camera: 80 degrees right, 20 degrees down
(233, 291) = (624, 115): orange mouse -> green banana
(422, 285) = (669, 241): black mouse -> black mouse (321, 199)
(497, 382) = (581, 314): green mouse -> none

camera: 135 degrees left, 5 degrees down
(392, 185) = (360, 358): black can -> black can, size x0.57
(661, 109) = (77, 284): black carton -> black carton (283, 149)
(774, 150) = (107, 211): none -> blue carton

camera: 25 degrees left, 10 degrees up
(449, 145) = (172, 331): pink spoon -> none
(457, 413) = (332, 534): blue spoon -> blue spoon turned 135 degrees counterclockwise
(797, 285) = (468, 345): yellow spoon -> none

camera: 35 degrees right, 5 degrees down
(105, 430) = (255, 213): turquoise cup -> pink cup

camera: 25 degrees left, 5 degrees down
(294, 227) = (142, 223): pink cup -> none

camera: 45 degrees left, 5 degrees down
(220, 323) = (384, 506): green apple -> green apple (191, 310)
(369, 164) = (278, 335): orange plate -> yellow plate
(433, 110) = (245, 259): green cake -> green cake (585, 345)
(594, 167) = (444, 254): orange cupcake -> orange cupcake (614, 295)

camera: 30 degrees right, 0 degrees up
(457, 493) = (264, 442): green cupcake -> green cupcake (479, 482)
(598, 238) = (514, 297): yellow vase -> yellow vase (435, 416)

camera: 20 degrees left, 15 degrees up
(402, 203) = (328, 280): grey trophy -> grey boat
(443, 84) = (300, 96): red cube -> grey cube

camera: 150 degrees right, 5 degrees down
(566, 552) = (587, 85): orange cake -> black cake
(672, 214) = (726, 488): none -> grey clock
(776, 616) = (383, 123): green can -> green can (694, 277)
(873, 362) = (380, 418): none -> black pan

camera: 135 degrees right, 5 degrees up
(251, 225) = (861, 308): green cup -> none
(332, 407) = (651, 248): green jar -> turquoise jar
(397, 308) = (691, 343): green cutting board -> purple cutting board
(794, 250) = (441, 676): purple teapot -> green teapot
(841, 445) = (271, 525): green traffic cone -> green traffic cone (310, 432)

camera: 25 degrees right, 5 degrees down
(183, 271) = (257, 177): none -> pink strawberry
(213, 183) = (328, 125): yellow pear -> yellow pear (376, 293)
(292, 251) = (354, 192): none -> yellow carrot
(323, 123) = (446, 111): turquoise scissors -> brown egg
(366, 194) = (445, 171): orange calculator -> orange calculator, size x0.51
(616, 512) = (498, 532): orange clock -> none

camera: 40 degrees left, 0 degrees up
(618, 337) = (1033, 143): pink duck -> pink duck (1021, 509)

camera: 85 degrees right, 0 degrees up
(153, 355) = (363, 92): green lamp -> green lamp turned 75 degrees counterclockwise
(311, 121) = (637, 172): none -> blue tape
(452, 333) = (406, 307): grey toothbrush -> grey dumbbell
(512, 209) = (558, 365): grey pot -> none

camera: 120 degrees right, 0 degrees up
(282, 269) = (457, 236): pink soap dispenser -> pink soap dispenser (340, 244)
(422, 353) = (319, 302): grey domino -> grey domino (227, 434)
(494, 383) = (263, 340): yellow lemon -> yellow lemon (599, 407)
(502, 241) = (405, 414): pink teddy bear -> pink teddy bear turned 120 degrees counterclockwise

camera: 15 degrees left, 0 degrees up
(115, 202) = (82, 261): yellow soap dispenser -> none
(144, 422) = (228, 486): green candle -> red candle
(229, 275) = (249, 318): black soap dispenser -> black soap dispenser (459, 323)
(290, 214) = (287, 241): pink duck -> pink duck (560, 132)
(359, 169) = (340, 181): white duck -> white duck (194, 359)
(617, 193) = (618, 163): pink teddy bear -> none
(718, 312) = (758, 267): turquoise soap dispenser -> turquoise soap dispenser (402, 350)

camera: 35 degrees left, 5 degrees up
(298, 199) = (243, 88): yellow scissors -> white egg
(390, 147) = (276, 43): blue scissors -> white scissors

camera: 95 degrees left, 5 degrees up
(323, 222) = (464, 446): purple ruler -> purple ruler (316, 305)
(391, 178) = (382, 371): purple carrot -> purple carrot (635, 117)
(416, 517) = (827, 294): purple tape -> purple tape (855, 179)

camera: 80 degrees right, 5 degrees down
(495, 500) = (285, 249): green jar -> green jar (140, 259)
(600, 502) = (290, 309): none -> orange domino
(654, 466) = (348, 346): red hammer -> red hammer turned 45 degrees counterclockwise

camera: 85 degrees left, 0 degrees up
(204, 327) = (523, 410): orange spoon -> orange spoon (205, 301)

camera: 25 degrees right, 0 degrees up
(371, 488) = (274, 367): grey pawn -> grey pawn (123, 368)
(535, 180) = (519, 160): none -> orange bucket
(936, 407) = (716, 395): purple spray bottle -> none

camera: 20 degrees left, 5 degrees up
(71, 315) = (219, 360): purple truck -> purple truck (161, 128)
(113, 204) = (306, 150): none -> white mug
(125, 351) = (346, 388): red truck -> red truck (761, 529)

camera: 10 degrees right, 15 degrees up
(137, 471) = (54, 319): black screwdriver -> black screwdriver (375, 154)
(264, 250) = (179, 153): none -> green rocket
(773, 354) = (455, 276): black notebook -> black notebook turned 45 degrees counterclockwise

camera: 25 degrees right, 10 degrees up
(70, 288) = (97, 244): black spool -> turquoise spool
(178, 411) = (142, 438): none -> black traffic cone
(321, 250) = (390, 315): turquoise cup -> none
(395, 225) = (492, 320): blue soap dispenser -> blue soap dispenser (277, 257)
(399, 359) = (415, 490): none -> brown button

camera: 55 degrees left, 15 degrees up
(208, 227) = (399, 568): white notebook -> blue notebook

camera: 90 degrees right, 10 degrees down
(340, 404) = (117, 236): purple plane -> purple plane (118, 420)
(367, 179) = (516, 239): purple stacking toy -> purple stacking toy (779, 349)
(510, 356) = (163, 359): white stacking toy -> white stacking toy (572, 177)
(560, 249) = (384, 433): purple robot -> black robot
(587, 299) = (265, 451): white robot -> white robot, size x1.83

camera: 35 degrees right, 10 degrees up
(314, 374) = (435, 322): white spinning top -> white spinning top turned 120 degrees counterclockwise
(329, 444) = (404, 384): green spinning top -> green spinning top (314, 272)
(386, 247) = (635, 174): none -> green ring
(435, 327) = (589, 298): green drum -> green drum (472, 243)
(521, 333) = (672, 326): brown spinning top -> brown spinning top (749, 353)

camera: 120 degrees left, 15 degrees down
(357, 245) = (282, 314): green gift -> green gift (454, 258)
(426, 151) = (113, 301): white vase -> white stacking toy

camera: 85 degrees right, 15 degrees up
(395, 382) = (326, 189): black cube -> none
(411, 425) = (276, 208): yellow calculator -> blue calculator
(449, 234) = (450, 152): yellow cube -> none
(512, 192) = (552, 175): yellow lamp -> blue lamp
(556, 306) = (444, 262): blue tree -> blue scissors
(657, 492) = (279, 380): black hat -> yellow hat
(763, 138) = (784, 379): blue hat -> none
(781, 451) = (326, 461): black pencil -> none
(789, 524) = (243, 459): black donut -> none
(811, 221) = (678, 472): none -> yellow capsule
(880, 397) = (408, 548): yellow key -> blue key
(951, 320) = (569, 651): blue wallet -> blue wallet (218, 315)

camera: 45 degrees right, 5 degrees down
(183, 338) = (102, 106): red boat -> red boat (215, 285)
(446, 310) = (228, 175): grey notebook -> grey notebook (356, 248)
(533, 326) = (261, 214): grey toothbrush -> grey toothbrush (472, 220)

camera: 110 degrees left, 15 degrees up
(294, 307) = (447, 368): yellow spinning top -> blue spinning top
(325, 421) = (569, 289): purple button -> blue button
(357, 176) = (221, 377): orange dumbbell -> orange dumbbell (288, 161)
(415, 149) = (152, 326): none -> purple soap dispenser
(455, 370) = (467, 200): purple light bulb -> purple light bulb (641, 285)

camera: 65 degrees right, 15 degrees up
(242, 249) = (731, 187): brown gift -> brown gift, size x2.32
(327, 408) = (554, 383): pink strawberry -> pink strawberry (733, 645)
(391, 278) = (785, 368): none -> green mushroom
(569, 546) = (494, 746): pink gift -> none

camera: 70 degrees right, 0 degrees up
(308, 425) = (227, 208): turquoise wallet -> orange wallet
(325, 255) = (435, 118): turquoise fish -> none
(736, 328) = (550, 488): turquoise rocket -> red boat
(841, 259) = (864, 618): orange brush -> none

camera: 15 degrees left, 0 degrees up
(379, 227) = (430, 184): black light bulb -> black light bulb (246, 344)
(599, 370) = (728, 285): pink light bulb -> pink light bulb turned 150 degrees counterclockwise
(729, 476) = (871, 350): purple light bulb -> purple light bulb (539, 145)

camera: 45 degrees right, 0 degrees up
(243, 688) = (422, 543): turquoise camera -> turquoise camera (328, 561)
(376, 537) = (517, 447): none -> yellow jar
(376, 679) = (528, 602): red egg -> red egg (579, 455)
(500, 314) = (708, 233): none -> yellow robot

┄┄┄┄┄┄┄┄┄┄┄┄┄┄┄┄┄┄┄┄

[Task to carry out] Return nothing but the lines from the first line of the listing through the line with "(369, 164) = (278, 335): orange", please, keeping every one of them unchanged.

[Output for this task]
camera: 80 degrees right, 20 degrees down
(233, 291) = (624, 115): orange mouse -> green banana
(422, 285) = (669, 241): black mouse -> black mouse (321, 199)
(497, 382) = (581, 314): green mouse -> none

camera: 135 degrees left, 5 degrees down
(392, 185) = (360, 358): black can -> black can, size x0.57
(661, 109) = (77, 284): black carton -> black carton (283, 149)
(774, 150) = (107, 211): none -> blue carton

camera: 25 degrees left, 10 degrees up
(449, 145) = (172, 331): pink spoon -> none
(457, 413) = (332, 534): blue spoon -> blue spoon turned 135 degrees counterclockwise
(797, 285) = (468, 345): yellow spoon -> none

camera: 35 degrees right, 5 degrees down
(105, 430) = (255, 213): turquoise cup -> pink cup

camera: 25 degrees left, 5 degrees down
(294, 227) = (142, 223): pink cup -> none

camera: 45 degrees left, 5 degrees down
(220, 323) = (384, 506): green apple -> green apple (191, 310)
(369, 164) = (278, 335): orange plate -> yellow plate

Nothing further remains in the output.